Within the records below, find each line with the word "black" and copy it out.

## EXTRACTED DATA

--

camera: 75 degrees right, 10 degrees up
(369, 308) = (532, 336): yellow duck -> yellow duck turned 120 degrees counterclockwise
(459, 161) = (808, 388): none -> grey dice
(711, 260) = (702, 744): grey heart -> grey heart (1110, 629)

--

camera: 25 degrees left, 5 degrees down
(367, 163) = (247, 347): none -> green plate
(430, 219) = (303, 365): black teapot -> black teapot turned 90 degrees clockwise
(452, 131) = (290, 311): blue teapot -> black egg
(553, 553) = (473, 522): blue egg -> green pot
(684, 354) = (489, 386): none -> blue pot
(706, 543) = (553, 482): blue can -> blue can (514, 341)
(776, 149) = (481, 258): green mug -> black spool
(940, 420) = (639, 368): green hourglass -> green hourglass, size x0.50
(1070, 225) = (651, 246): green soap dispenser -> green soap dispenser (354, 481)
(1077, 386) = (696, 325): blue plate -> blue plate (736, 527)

--

## RESULT OF THE TASK
(430, 219) = (303, 365): black teapot -> black teapot turned 90 degrees clockwise
(452, 131) = (290, 311): blue teapot -> black egg
(776, 149) = (481, 258): green mug -> black spool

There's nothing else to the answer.